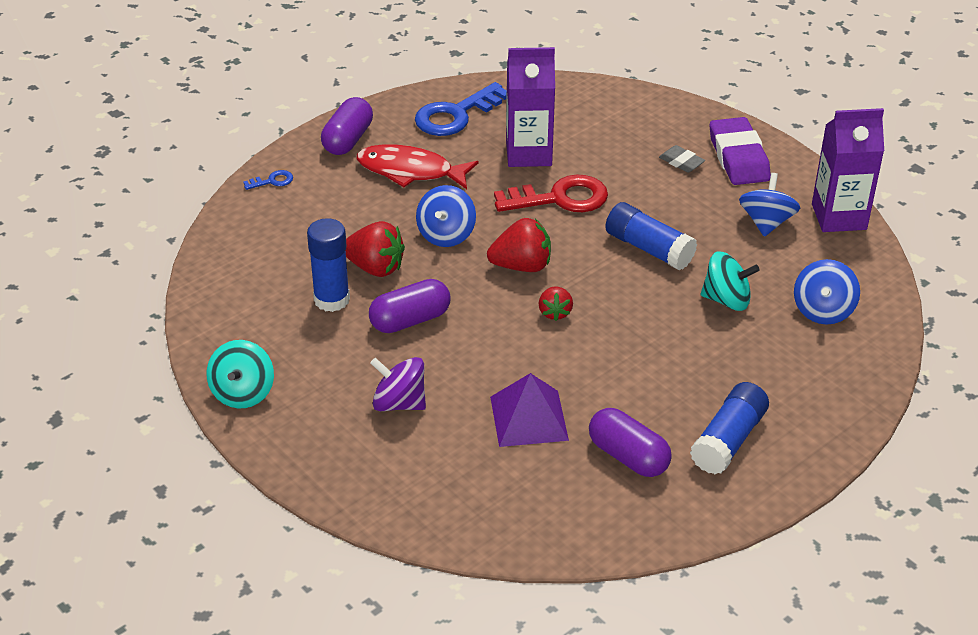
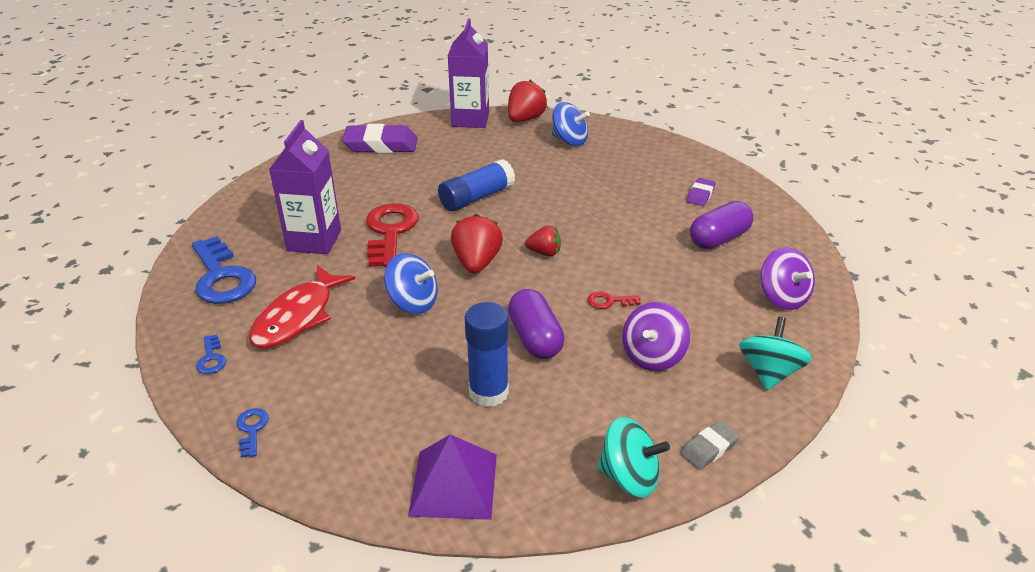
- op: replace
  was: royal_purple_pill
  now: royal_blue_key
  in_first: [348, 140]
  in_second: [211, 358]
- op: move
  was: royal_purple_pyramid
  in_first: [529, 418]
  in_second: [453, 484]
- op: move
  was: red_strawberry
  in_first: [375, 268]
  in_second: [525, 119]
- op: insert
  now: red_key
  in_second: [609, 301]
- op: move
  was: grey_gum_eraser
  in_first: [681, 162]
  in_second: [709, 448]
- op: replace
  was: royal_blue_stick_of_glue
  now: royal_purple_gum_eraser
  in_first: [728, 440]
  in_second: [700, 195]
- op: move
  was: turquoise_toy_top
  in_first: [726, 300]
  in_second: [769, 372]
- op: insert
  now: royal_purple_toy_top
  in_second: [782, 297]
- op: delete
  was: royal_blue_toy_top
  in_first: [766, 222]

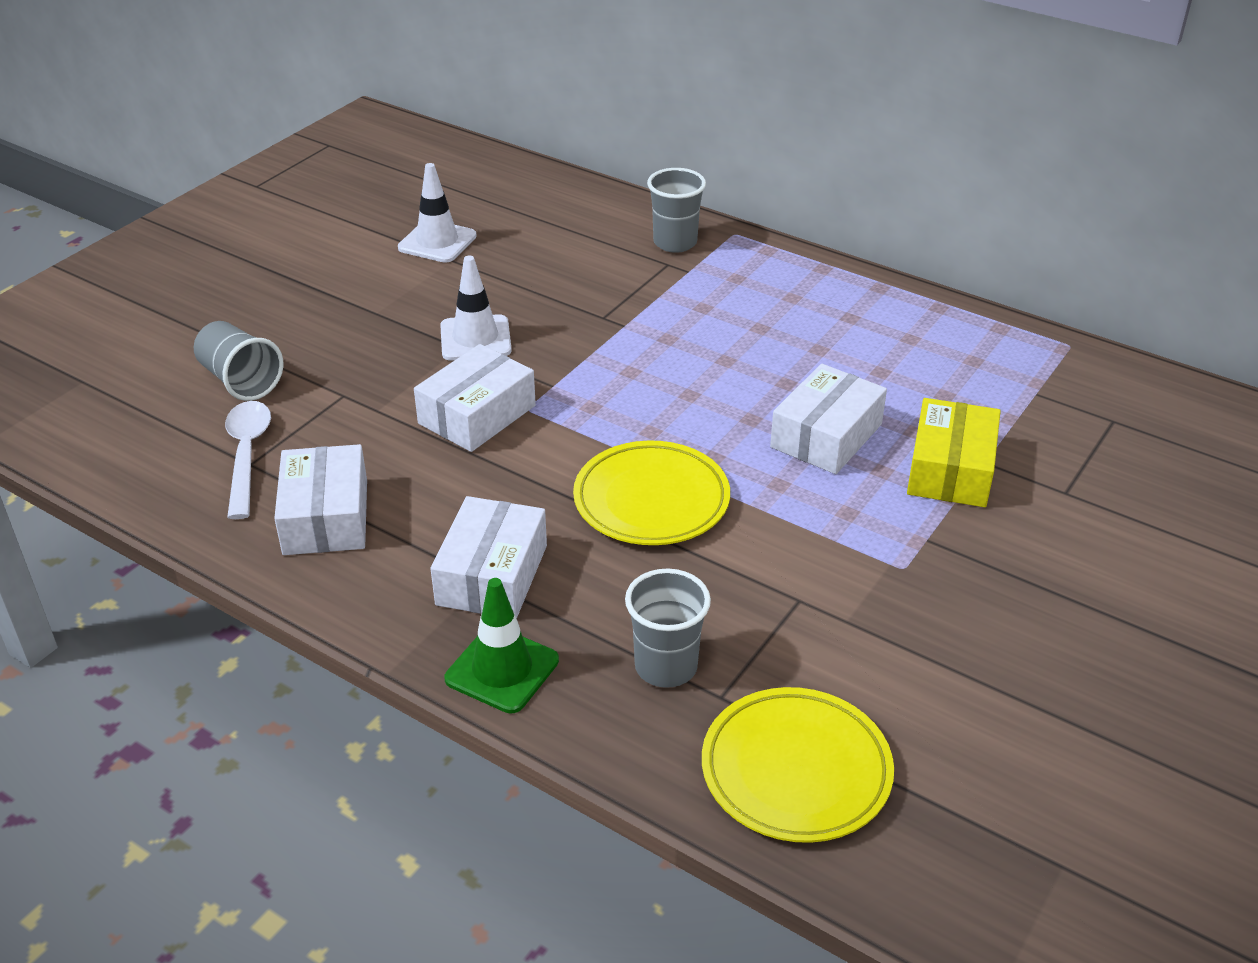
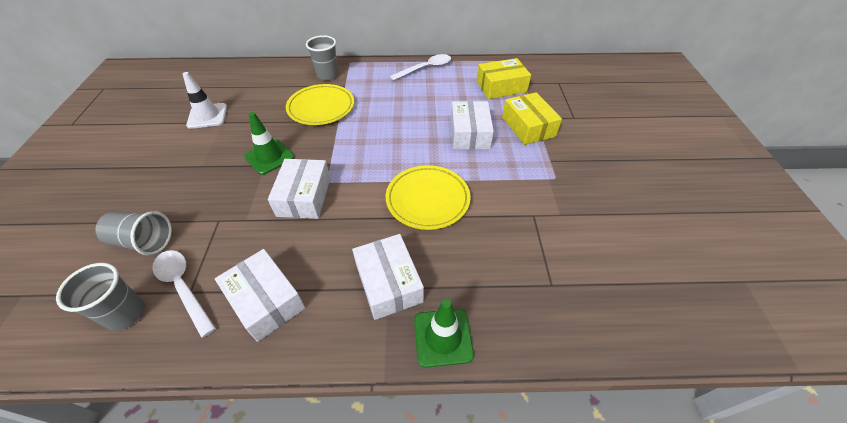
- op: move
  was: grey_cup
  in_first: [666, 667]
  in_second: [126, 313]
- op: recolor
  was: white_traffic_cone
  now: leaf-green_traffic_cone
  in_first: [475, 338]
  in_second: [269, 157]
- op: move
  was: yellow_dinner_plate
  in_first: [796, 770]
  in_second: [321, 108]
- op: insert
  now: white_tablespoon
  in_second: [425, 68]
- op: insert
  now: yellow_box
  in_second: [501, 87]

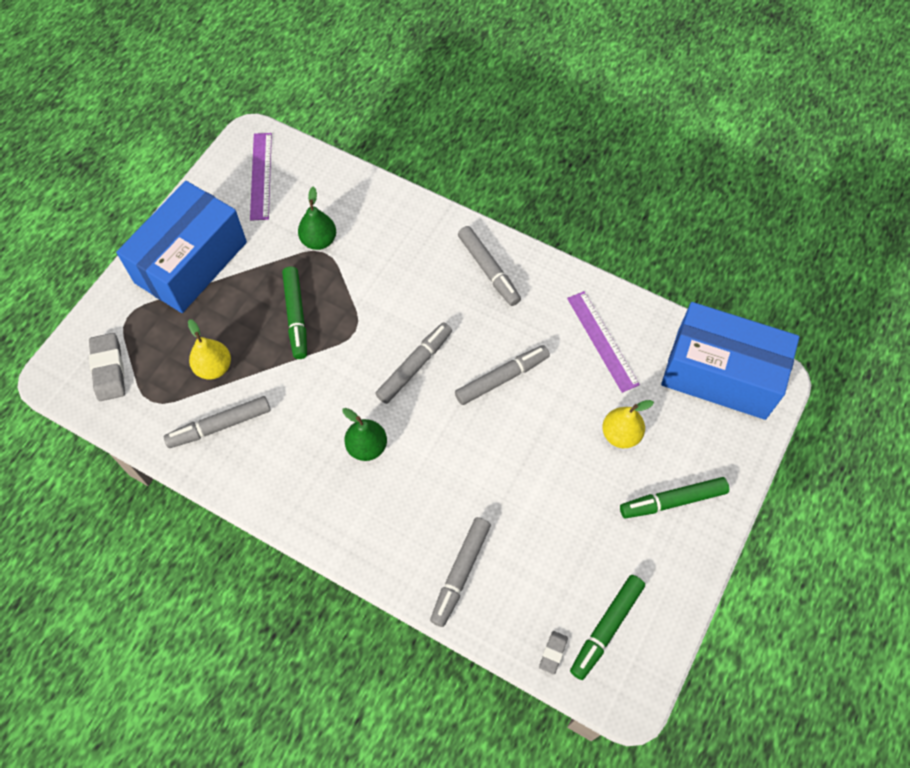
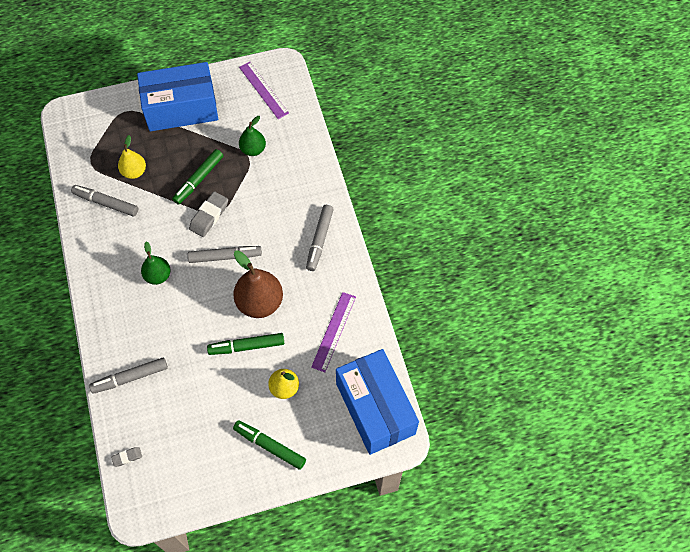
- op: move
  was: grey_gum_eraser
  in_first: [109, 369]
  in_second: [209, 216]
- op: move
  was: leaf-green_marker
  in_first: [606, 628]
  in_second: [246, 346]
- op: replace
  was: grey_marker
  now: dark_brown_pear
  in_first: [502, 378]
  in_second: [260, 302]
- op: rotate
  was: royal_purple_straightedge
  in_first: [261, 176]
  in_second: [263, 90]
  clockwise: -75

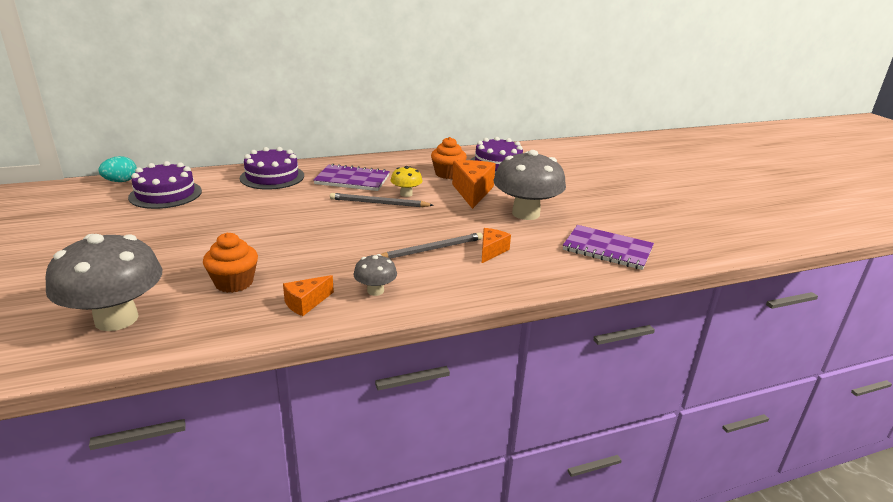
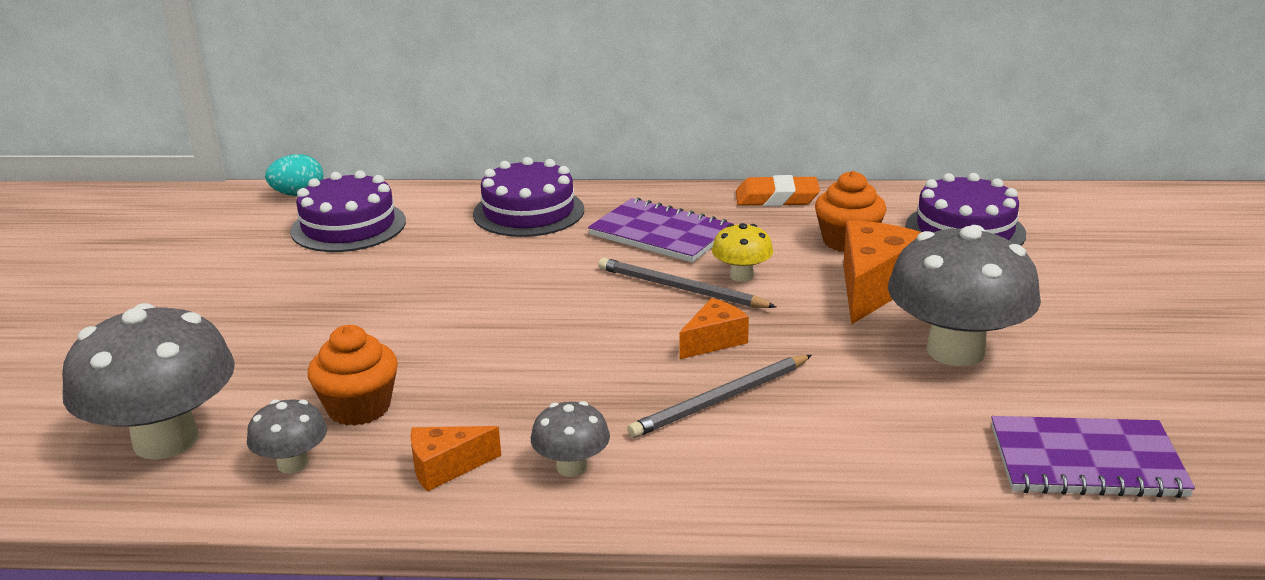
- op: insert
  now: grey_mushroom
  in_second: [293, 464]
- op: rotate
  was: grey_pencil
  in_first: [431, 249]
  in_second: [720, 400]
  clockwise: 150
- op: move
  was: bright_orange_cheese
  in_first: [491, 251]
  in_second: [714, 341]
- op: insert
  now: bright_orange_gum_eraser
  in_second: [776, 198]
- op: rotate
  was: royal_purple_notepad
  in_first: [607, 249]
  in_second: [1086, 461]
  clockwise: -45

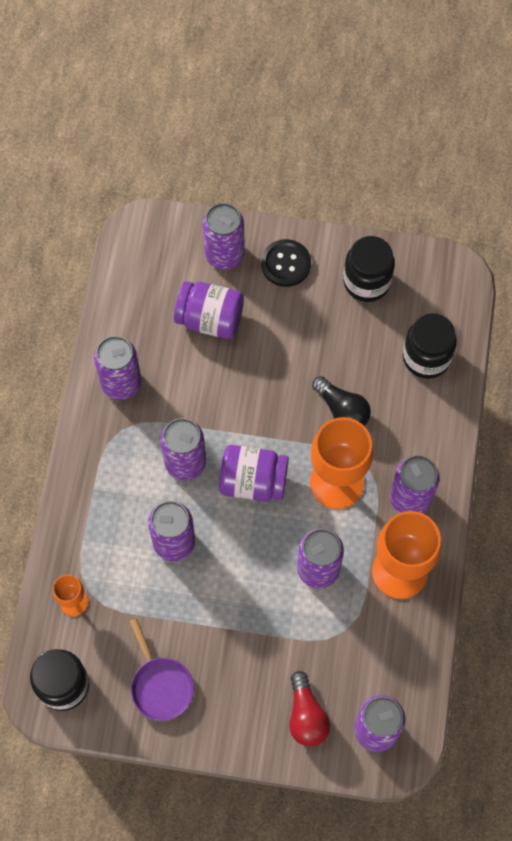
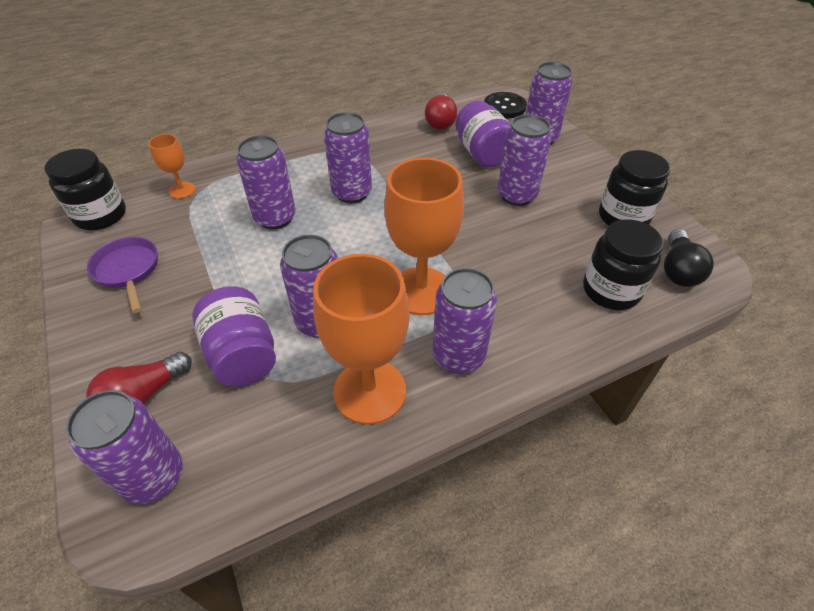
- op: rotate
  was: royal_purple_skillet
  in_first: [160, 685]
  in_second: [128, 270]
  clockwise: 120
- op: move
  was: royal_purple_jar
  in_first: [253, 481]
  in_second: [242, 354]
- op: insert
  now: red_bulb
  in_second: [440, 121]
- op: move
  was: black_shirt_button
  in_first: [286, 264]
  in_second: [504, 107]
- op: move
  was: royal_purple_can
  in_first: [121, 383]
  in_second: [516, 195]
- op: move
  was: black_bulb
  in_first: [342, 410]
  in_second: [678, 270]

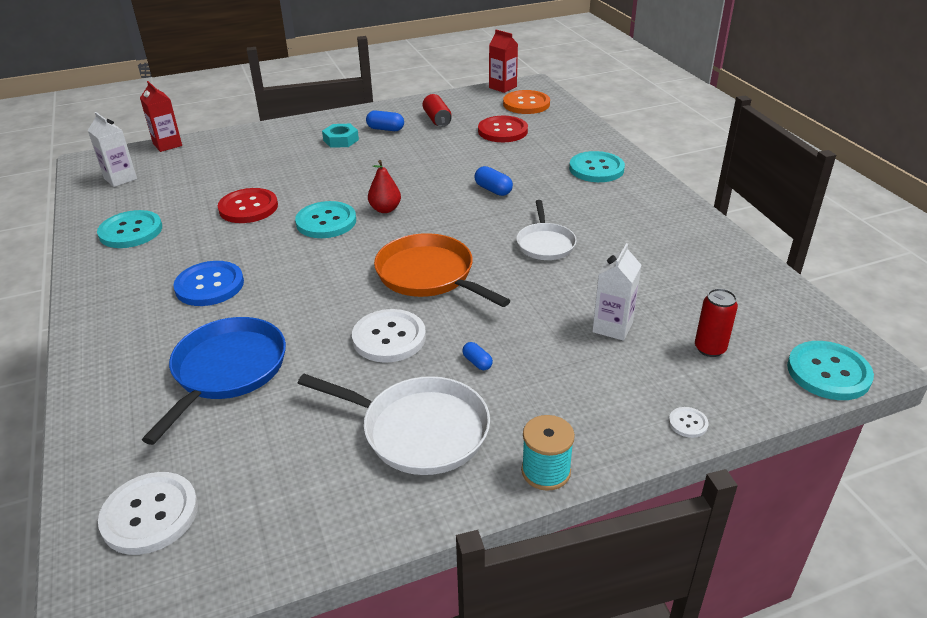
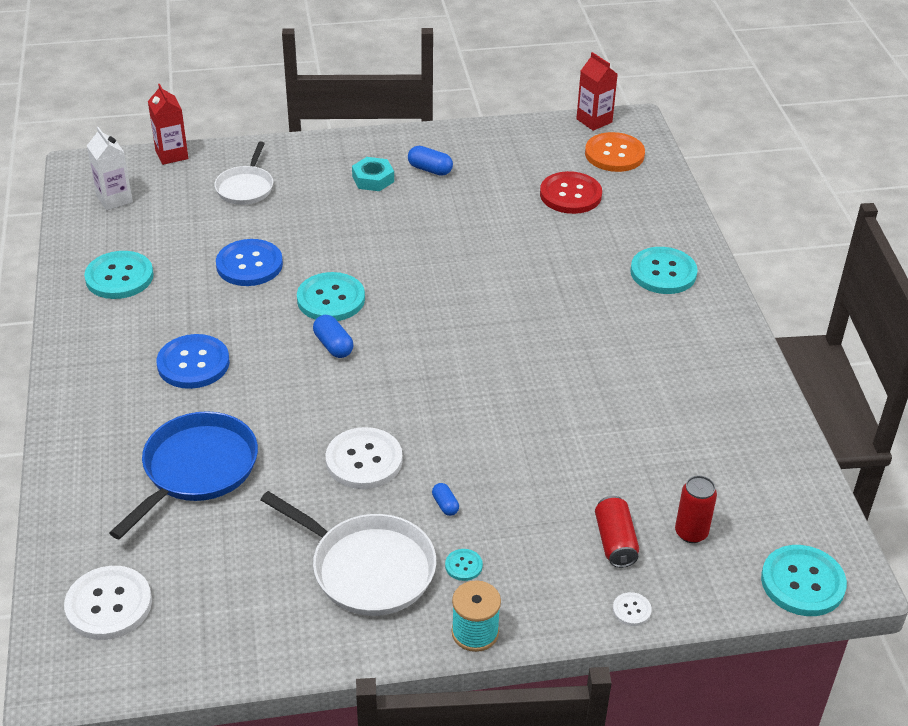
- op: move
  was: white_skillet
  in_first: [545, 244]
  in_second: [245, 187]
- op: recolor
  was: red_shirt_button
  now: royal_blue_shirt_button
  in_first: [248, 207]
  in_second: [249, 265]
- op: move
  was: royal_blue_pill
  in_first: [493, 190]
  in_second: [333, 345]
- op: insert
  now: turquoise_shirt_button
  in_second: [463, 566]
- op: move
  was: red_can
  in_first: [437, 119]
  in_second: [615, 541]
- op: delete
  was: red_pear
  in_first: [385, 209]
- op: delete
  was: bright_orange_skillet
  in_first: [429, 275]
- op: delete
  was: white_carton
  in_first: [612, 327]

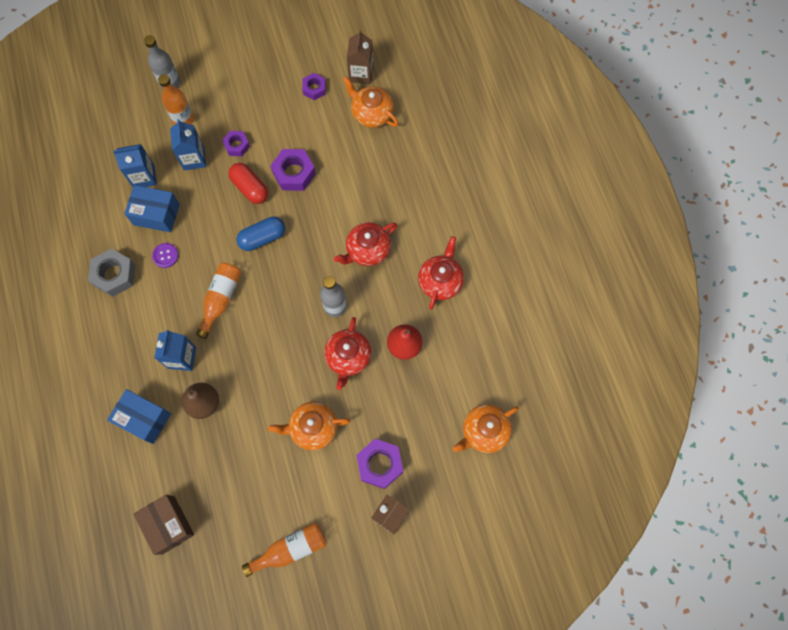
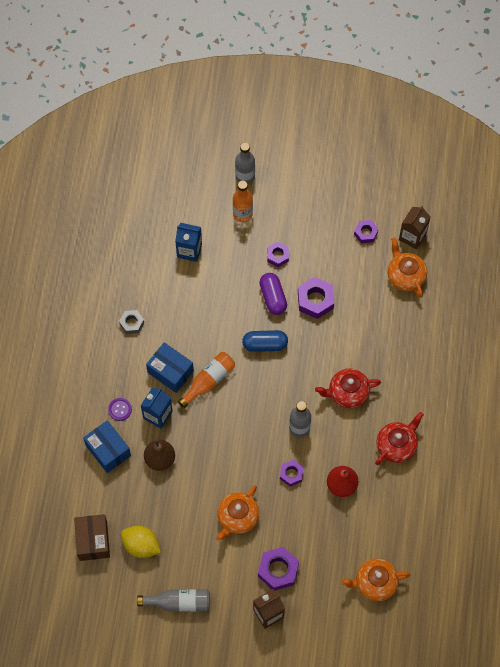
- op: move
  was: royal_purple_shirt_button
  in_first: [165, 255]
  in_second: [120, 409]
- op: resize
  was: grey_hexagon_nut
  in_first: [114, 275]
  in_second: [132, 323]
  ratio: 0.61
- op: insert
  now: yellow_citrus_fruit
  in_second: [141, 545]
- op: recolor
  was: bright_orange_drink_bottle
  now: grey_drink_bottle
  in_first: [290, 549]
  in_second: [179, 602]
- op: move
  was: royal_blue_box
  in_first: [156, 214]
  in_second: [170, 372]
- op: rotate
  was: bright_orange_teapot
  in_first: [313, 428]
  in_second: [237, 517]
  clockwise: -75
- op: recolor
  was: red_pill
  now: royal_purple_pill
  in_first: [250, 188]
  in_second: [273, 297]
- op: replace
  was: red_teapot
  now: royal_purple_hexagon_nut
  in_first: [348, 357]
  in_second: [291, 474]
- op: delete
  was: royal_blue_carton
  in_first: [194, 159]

□ □ □ □ □

Task brief
Using the data above, repeat exactly the lines that begin at the line with "in_second: [609, 301]" and end at the line with "was: royal_blue_toy_top", both ends included.

Solution to this exercise
  in_second: [609, 301]
- op: move
  was: grey_gum_eraser
  in_first: [681, 162]
  in_second: [709, 448]
- op: replace
  was: royal_blue_stick_of_glue
  now: royal_purple_gum_eraser
  in_first: [728, 440]
  in_second: [700, 195]
- op: move
  was: turquoise_toy_top
  in_first: [726, 300]
  in_second: [769, 372]
- op: insert
  now: royal_purple_toy_top
  in_second: [782, 297]
- op: delete
  was: royal_blue_toy_top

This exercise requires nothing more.